*** Opening of DATA PROVIDED ***

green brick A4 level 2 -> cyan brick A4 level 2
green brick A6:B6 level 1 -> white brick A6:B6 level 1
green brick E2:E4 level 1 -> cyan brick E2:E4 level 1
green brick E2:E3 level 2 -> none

*** Close of DATA PROVIDED ***

WORK TASK: Copy, without any change, the lines above from the one containing "green brick A6:B6" to the end, both ends included. Add nothing else.

EXPECTED OUTPUT:
green brick A6:B6 level 1 -> white brick A6:B6 level 1
green brick E2:E4 level 1 -> cyan brick E2:E4 level 1
green brick E2:E3 level 2 -> none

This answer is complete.